⟨
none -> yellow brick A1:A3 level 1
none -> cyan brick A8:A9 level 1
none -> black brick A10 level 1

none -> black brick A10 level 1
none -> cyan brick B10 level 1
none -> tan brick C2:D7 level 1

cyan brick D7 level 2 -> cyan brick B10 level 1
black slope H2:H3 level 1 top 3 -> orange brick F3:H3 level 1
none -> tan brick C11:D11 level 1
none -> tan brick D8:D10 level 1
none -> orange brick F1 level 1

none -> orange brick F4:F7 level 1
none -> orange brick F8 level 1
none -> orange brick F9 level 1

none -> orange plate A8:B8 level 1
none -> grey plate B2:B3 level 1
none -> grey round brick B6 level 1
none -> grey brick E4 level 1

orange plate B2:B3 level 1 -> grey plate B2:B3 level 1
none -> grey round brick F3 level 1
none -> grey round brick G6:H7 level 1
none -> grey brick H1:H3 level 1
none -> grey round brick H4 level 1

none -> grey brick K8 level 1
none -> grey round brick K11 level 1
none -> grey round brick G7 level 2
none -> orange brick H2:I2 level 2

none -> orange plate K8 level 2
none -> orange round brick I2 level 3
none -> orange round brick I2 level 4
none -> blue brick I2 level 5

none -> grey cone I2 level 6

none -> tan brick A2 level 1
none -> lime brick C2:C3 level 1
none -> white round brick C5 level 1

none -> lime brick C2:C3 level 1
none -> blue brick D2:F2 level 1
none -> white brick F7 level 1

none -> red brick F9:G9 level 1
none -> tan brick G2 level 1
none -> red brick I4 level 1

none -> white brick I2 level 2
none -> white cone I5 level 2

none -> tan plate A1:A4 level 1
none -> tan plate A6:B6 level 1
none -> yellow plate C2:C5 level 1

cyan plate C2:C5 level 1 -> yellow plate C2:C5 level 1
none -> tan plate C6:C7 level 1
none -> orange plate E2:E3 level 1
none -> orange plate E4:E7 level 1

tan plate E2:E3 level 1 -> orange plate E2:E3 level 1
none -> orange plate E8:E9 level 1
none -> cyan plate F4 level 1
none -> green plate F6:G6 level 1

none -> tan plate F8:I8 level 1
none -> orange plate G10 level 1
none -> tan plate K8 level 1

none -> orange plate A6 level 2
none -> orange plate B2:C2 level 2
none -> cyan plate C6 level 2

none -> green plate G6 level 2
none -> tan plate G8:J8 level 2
⟩
DIRECTIONS:
Every line above with the word "round" is to be copied out.

TASK OUTPUT:
none -> grey round brick B6 level 1
none -> grey round brick F3 level 1
none -> grey round brick G6:H7 level 1
none -> grey round brick H4 level 1
none -> grey round brick K11 level 1
none -> grey round brick G7 level 2
none -> orange round brick I2 level 3
none -> orange round brick I2 level 4
none -> white round brick C5 level 1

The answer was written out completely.